▶ **WHAT TO PRODUCE**: Your task is to copy every line of the entries that contains "SENS".

▶ **DATA TO PROCESS**:
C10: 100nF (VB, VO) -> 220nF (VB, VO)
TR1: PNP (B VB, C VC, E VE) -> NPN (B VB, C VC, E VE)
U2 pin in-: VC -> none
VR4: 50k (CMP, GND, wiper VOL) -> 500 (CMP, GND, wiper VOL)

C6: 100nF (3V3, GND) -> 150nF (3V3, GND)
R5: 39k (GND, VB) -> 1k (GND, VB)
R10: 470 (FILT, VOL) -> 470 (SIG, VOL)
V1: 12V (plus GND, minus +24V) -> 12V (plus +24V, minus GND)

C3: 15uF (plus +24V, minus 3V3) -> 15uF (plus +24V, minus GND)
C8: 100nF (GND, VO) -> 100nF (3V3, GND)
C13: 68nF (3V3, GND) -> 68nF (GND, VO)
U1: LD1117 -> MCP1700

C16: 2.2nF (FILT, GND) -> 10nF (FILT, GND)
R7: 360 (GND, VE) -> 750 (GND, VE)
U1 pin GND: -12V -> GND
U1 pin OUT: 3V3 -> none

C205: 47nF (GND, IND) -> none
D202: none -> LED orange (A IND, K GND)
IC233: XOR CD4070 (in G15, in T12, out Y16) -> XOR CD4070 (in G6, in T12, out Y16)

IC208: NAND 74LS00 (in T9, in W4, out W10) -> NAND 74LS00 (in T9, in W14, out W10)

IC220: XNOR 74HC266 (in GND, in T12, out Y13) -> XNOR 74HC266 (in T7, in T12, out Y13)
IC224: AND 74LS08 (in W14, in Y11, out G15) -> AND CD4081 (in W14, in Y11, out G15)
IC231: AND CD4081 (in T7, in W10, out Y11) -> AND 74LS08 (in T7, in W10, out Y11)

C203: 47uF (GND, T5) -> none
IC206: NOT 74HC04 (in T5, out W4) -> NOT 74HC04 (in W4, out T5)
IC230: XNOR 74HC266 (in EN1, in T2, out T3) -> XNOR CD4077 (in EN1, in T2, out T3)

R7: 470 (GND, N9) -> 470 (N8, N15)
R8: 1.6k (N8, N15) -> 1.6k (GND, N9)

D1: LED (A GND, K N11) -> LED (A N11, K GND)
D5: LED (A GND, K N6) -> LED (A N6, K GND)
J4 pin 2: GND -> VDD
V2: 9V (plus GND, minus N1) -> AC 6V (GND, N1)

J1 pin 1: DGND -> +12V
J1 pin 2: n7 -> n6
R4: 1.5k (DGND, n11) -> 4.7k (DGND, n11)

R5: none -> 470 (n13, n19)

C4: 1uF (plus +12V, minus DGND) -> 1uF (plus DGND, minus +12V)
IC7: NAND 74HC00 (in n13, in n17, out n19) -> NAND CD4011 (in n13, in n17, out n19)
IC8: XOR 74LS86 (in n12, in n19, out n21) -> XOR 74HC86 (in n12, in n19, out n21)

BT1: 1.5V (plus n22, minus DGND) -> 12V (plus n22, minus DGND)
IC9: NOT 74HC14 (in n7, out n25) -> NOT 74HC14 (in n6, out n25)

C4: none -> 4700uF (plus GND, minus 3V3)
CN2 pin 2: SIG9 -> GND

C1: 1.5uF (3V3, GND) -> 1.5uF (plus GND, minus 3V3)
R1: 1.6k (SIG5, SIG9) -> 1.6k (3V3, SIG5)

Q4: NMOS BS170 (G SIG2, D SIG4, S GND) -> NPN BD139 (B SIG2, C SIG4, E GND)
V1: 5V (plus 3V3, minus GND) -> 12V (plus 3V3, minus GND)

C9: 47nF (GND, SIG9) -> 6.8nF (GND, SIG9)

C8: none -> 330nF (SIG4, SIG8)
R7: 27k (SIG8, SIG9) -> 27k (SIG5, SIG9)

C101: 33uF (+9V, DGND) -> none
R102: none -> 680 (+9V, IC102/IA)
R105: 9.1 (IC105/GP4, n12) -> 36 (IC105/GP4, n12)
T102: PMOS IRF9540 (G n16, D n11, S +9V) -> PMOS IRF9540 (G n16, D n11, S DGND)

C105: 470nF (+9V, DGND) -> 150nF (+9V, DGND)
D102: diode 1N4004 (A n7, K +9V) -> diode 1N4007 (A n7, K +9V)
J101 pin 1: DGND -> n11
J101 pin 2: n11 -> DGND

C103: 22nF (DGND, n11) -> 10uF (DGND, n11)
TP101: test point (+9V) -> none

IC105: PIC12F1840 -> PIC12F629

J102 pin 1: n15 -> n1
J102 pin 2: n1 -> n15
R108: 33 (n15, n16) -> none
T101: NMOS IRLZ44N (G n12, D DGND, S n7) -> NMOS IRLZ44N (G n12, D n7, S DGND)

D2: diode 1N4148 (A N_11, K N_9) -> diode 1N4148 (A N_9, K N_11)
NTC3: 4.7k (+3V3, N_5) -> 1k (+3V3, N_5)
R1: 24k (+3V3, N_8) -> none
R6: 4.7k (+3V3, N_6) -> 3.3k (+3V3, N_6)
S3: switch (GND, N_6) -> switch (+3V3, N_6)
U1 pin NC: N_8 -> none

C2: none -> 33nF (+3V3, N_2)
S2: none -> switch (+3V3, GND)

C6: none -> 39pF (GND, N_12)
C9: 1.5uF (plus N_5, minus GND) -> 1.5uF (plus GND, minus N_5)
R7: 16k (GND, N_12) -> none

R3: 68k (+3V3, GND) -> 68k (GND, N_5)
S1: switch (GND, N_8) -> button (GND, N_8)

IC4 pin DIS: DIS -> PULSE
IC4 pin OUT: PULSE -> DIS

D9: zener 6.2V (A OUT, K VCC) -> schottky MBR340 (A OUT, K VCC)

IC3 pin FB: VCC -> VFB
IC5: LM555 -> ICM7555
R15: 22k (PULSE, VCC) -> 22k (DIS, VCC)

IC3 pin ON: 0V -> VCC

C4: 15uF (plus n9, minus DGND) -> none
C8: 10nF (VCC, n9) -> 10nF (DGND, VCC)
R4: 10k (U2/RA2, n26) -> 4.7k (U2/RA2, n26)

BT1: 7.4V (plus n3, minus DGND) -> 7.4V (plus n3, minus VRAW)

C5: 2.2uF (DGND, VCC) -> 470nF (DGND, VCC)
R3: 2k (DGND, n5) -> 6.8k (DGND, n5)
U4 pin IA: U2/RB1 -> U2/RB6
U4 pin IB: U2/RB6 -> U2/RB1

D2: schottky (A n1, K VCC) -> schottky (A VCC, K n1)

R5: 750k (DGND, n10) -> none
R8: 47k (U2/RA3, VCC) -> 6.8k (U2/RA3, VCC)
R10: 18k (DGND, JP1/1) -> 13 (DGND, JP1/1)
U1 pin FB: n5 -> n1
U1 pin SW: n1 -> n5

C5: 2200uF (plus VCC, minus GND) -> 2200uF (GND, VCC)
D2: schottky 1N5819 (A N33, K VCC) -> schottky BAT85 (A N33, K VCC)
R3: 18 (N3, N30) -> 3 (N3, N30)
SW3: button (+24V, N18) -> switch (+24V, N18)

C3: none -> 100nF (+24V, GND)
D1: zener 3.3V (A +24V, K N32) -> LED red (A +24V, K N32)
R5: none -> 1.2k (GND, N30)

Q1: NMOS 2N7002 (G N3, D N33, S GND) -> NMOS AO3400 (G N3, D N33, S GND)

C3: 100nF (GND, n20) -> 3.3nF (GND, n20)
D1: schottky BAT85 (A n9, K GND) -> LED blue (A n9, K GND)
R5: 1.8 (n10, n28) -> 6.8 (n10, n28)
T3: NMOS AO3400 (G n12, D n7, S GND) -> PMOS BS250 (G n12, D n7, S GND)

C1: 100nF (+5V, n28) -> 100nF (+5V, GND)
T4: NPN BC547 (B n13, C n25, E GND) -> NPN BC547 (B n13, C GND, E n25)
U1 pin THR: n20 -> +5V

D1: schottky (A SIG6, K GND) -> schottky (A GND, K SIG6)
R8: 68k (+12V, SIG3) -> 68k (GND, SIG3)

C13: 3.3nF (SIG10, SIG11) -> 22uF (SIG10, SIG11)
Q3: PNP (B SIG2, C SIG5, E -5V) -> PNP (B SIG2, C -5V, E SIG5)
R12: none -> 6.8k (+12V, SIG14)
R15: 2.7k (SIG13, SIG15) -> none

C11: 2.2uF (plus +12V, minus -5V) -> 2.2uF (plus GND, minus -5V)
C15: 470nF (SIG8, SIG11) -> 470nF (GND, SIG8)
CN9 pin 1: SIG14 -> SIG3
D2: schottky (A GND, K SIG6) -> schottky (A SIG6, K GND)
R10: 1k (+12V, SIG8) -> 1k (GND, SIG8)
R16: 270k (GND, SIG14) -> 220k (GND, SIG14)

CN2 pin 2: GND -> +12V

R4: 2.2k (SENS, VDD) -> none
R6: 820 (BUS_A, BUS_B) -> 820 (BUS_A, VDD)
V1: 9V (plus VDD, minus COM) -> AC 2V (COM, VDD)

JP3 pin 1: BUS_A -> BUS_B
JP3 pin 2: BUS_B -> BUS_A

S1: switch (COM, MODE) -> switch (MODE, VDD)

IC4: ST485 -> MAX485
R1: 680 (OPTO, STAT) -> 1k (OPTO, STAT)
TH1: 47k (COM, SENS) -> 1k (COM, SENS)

▶ **SOLUTION TO THE EXERCISE**:
R4: 2.2k (SENS, VDD) -> none
TH1: 47k (COM, SENS) -> 1k (COM, SENS)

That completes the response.